__AIM OF THE EXERCISE__
Go through the data and copy every line in which "Update" appears.

DATA FOR THIS TASK Start Marker

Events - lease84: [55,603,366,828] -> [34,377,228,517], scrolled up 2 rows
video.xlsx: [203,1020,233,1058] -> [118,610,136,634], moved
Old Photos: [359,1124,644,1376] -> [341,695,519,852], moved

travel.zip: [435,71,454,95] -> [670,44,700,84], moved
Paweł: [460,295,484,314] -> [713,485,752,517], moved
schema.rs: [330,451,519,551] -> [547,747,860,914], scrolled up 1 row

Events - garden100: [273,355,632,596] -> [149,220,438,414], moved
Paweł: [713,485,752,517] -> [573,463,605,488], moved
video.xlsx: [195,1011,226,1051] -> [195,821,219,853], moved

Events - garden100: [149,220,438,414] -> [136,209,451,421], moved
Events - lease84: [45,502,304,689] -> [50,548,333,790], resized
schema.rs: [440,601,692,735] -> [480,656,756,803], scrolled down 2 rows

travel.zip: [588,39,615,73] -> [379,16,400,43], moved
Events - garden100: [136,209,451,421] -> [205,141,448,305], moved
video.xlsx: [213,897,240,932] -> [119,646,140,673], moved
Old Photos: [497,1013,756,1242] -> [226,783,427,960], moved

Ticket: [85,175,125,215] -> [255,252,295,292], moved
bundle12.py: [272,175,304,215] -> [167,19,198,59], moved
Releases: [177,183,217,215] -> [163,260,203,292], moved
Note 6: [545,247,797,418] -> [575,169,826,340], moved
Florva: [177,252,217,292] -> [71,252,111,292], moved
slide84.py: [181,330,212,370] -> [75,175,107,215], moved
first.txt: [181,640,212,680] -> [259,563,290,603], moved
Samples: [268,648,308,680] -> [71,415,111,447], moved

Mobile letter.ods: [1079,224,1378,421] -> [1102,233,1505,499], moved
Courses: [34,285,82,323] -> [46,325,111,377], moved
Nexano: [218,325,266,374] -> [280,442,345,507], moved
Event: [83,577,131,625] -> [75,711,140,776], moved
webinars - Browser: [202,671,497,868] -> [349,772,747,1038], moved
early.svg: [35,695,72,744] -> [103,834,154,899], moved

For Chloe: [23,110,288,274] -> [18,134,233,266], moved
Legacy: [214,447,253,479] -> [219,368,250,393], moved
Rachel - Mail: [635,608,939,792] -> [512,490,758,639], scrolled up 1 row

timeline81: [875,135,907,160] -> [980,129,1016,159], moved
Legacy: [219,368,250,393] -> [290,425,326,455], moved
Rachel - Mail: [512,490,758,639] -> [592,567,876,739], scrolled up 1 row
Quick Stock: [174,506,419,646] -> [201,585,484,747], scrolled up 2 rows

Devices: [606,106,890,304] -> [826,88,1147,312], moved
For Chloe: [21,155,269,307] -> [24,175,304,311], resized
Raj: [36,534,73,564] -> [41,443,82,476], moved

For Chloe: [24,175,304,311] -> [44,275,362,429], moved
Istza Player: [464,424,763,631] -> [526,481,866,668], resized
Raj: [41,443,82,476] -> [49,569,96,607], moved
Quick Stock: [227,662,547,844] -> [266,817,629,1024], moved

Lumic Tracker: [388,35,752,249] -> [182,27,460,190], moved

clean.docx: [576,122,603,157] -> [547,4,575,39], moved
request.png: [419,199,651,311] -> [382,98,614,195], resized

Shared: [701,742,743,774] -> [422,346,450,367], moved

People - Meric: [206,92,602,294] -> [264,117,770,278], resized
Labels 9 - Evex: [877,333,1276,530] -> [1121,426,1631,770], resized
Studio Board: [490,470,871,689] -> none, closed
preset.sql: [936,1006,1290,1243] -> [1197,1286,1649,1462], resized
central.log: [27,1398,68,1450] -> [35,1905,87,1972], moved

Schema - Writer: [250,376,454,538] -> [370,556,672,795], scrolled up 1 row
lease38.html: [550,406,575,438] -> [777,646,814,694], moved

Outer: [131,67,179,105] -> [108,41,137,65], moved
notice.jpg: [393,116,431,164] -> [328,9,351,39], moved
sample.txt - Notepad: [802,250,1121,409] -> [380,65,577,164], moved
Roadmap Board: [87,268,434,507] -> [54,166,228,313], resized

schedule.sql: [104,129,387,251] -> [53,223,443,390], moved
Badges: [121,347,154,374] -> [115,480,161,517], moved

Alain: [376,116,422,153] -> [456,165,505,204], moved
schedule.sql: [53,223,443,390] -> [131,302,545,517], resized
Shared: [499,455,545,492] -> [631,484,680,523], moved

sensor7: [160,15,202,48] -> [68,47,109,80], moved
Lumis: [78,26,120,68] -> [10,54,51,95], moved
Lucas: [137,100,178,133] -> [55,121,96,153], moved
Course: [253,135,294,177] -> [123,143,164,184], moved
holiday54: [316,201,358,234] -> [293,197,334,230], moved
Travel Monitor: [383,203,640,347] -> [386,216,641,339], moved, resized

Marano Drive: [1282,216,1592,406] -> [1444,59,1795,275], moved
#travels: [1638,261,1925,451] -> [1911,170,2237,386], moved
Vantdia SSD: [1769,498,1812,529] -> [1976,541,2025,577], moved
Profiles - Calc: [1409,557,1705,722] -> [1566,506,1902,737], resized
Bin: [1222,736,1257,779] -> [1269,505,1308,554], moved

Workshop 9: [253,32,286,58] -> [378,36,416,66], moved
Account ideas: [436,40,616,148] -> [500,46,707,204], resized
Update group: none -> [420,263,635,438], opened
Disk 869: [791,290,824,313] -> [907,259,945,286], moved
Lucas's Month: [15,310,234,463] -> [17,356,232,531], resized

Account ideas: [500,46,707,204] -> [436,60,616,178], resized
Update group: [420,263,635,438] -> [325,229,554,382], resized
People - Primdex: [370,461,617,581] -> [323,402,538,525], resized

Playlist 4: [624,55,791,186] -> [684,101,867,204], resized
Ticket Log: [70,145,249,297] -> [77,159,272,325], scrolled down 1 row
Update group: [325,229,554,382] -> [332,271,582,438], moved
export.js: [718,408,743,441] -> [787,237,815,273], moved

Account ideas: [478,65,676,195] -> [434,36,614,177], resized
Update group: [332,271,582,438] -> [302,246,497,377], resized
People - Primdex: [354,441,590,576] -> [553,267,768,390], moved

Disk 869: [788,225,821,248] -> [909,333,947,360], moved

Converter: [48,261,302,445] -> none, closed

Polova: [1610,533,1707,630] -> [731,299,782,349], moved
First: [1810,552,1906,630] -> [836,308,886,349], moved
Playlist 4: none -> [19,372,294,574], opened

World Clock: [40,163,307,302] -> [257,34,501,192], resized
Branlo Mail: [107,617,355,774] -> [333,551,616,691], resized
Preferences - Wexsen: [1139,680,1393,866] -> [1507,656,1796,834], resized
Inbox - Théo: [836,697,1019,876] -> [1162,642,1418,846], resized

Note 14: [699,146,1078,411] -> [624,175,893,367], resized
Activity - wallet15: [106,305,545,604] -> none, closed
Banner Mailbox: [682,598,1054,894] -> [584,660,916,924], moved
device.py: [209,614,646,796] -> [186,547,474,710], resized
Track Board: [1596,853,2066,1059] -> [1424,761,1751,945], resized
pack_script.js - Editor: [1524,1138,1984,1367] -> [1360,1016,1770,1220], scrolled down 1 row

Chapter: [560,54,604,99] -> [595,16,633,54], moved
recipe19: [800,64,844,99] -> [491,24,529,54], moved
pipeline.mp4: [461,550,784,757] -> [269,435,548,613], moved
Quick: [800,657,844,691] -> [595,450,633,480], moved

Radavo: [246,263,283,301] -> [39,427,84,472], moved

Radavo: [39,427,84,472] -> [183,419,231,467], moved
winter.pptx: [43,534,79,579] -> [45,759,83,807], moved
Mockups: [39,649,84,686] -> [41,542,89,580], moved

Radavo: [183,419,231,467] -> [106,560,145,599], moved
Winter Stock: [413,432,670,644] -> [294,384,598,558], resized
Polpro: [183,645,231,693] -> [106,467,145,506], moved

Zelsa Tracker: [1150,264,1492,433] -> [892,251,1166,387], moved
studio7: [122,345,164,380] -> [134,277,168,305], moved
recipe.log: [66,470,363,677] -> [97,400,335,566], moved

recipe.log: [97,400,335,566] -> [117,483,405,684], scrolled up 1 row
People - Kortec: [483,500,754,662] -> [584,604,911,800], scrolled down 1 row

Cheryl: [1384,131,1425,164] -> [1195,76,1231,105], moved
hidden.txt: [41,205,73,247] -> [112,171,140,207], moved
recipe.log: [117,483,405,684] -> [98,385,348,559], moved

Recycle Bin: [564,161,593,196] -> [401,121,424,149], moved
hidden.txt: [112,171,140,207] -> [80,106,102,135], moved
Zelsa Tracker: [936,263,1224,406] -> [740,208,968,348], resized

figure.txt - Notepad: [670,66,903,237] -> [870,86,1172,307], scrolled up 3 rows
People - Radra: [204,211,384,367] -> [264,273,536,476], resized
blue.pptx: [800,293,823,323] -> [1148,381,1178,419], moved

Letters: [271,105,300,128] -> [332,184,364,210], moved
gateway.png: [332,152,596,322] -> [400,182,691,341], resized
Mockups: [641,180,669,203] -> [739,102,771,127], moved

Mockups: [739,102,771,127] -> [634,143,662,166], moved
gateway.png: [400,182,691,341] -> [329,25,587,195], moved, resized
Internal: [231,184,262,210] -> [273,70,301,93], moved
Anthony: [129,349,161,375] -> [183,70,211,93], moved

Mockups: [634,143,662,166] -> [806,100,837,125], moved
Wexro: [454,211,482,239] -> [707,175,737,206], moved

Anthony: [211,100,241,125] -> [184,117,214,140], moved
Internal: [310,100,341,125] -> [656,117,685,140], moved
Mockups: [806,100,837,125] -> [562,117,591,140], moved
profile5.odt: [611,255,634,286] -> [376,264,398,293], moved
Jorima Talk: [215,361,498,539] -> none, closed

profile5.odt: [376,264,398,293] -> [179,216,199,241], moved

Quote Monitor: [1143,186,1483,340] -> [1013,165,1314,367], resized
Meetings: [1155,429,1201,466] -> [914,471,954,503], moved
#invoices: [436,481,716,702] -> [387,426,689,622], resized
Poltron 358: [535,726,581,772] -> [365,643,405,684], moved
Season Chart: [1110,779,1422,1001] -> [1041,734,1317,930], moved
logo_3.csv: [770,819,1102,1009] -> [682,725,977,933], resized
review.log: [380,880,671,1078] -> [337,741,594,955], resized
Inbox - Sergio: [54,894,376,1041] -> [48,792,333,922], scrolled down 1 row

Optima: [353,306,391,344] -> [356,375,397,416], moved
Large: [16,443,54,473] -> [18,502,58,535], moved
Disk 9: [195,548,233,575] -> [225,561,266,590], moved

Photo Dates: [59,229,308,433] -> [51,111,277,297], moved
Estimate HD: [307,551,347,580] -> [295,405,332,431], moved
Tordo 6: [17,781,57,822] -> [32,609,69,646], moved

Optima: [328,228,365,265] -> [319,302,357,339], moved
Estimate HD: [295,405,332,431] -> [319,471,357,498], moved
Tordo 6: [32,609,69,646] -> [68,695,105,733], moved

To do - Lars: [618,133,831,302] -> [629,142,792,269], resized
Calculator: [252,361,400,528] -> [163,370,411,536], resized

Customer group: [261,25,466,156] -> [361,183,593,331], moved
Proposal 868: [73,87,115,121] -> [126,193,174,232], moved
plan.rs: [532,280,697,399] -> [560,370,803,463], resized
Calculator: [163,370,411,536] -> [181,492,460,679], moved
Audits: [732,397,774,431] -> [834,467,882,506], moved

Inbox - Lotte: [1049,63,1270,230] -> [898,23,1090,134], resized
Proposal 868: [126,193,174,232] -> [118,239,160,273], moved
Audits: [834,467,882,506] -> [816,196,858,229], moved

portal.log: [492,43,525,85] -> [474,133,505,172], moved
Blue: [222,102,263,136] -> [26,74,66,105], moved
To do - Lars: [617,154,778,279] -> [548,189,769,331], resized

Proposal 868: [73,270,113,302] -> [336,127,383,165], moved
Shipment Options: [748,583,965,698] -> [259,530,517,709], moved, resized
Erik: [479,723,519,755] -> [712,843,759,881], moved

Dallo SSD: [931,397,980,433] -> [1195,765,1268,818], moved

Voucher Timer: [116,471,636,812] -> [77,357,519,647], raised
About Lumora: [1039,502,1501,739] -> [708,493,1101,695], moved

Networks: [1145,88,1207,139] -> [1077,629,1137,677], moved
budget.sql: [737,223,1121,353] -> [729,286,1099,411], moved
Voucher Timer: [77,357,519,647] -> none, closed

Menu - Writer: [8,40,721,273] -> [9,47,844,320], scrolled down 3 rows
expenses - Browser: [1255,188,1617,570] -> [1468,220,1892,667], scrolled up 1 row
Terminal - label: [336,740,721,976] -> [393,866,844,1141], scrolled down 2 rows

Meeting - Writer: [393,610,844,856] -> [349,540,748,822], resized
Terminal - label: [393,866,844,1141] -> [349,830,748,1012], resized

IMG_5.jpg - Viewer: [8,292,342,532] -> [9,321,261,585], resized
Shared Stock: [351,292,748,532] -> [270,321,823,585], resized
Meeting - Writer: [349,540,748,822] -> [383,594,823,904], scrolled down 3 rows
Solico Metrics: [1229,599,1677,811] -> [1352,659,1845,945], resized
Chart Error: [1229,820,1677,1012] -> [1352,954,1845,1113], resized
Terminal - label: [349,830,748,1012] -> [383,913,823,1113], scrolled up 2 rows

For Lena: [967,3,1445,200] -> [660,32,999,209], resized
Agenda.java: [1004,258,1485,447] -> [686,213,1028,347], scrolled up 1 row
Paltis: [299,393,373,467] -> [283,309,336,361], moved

DATA FOR THIS TASK End Marker

__RESULT FOR THIS TASK__
Update group: none -> [420,263,635,438], opened
Update group: [420,263,635,438] -> [325,229,554,382], resized
Update group: [325,229,554,382] -> [332,271,582,438], moved
Update group: [332,271,582,438] -> [302,246,497,377], resized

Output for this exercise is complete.